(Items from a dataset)
= Beginning of Section =

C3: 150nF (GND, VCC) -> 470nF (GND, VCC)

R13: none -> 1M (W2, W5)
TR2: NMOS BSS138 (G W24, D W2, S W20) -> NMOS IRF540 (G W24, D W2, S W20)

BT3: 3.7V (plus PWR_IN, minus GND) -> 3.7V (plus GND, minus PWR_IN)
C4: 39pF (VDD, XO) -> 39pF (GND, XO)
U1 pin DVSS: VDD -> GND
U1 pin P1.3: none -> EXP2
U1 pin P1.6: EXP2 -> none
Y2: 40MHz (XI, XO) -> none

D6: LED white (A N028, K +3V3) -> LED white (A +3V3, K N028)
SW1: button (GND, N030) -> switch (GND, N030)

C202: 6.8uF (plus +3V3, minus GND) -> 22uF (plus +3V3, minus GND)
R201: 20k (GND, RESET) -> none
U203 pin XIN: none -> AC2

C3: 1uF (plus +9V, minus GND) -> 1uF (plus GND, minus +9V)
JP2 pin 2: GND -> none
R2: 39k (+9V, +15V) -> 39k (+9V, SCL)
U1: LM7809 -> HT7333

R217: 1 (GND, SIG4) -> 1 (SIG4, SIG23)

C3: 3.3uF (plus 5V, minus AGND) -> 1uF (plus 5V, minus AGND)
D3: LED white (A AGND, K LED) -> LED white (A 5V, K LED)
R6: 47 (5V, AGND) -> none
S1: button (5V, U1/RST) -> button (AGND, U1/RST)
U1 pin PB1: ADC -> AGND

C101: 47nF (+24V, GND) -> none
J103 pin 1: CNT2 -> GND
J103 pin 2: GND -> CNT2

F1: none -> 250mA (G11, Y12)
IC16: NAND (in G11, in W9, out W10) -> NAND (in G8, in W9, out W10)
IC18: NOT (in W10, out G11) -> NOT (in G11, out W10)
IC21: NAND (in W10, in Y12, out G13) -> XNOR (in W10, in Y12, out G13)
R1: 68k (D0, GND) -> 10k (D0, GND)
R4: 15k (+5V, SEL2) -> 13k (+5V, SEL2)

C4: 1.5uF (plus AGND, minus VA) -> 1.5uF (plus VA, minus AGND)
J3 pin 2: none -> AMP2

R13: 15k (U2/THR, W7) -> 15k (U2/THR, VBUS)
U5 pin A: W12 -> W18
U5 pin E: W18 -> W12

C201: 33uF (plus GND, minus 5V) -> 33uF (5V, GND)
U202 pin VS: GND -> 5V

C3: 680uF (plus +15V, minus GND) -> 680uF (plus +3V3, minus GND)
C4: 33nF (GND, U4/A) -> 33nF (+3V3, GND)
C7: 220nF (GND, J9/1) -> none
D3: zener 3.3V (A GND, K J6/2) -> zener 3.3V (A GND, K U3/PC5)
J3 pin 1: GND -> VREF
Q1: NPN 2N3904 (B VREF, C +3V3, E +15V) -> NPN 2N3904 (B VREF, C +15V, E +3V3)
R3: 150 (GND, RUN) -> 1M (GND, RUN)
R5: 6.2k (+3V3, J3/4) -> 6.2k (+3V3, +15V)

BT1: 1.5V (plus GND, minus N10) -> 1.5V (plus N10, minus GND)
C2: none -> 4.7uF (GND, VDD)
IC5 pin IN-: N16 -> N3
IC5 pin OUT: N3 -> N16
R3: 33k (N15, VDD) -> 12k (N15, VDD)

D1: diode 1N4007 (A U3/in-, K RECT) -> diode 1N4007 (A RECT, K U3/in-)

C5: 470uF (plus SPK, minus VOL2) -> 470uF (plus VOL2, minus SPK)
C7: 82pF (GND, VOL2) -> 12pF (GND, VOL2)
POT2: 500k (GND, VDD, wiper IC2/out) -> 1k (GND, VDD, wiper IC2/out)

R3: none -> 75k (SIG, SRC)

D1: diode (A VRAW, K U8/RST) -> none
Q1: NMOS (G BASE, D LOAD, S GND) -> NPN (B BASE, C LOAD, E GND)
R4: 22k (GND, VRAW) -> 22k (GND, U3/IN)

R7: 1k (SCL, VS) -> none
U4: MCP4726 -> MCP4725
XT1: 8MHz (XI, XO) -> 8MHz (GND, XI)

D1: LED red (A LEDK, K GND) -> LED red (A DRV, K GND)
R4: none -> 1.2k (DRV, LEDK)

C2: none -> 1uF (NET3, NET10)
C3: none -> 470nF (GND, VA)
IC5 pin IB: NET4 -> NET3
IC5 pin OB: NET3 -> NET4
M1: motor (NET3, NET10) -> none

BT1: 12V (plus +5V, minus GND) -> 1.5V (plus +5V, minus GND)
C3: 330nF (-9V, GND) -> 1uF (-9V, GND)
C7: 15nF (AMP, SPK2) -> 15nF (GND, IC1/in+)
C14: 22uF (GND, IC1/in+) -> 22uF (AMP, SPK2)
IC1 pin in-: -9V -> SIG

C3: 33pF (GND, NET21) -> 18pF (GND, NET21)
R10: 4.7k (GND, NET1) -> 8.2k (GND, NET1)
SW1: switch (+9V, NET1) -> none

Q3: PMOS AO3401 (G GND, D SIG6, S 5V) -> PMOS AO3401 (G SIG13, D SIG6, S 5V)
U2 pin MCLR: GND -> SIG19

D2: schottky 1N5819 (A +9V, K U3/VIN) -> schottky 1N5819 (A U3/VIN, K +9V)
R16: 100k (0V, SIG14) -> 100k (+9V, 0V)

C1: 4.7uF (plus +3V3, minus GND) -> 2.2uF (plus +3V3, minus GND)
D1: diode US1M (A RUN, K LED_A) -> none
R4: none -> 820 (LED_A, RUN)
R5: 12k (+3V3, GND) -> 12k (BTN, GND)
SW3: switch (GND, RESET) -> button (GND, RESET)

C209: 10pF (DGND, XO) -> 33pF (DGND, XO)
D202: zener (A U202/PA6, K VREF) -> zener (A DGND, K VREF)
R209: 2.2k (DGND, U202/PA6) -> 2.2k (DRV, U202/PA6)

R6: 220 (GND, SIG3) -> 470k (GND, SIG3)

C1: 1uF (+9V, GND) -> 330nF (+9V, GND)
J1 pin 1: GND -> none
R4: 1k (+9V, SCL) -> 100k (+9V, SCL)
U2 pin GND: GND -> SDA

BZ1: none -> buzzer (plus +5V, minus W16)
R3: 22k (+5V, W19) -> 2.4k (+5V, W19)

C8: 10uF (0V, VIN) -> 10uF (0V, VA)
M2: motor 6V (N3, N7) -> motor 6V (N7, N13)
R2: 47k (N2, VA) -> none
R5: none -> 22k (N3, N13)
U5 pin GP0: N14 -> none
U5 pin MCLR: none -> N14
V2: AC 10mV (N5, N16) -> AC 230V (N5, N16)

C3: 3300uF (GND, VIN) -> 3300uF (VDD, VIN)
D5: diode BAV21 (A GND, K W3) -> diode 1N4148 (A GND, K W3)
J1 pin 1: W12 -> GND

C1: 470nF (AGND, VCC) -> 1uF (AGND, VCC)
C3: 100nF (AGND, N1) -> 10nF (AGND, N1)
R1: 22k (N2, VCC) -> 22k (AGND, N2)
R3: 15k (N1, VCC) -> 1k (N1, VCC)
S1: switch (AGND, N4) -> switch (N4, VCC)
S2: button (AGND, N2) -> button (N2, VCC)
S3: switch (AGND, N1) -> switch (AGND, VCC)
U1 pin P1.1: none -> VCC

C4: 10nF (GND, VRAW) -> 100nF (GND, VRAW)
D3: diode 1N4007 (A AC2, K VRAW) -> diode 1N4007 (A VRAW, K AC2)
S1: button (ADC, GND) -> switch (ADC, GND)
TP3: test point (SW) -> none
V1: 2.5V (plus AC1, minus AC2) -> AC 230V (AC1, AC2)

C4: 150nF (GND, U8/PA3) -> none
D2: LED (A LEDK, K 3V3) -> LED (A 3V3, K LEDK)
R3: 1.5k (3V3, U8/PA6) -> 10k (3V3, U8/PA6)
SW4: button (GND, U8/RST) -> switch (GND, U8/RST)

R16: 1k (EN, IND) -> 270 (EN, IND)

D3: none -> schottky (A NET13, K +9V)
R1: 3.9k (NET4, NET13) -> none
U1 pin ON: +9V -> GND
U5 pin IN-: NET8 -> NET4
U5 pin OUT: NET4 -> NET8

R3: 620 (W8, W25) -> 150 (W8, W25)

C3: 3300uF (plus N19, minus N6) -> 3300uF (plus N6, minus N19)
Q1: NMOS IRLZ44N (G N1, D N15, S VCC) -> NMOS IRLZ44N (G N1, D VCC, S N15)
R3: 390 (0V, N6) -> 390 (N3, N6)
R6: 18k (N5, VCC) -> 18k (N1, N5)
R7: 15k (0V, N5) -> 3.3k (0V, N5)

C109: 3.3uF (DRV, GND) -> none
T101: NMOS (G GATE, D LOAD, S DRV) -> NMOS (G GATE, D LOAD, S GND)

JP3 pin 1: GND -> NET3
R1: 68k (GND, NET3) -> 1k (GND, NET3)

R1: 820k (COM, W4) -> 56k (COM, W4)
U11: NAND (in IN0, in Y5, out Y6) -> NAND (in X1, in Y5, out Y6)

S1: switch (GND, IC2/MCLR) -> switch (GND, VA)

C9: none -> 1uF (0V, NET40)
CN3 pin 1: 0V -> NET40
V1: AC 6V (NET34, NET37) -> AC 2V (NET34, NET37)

= End of Section =

* [ABOUT THIS TASK]: What is needed is an exact copy of the lines above, from the one containing "C3: 330nF (-9V, GND) -> 1uF (-9V, GND)" through the one containing "R16: 100k (0V, SIG14) -> 100k (+9V, 0V)", with nothing added.

* [TASK ANSWER]:
C3: 330nF (-9V, GND) -> 1uF (-9V, GND)
C7: 15nF (AMP, SPK2) -> 15nF (GND, IC1/in+)
C14: 22uF (GND, IC1/in+) -> 22uF (AMP, SPK2)
IC1 pin in-: -9V -> SIG

C3: 33pF (GND, NET21) -> 18pF (GND, NET21)
R10: 4.7k (GND, NET1) -> 8.2k (GND, NET1)
SW1: switch (+9V, NET1) -> none

Q3: PMOS AO3401 (G GND, D SIG6, S 5V) -> PMOS AO3401 (G SIG13, D SIG6, S 5V)
U2 pin MCLR: GND -> SIG19

D2: schottky 1N5819 (A +9V, K U3/VIN) -> schottky 1N5819 (A U3/VIN, K +9V)
R16: 100k (0V, SIG14) -> 100k (+9V, 0V)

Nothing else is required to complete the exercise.